[THE DATA]

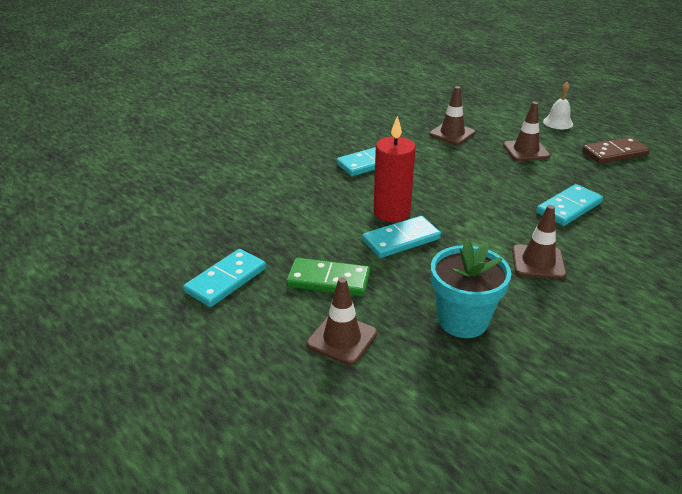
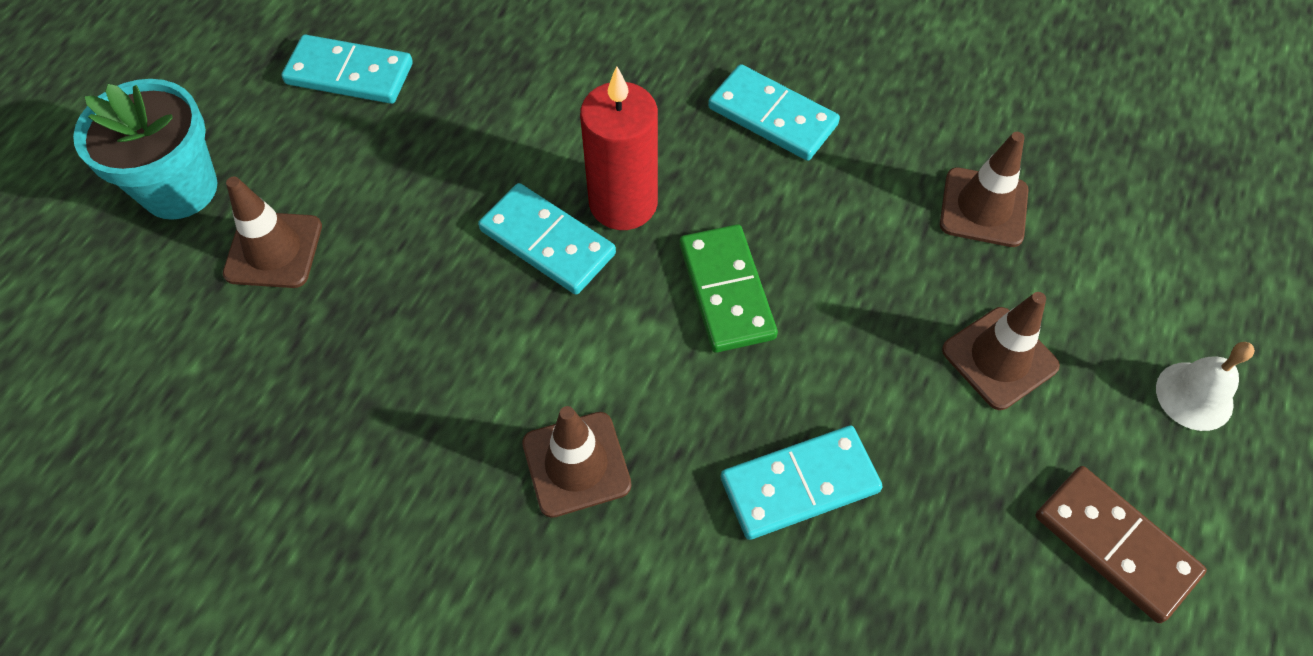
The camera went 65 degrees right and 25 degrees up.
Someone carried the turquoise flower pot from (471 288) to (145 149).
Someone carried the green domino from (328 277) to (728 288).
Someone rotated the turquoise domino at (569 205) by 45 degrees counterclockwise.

[WHAT THIS TASK INVOLVES] Give the data above back unchanged, except for the pictures.

[COMPLETED EXERCISE]
The camera went 65 degrees right and 25 degrees up.
Someone carried the turquoise flower pot from (471 288) to (145 149).
Someone carried the green domino from (328 277) to (728 288).
Someone rotated the turquoise domino at (569 205) by 45 degrees counterclockwise.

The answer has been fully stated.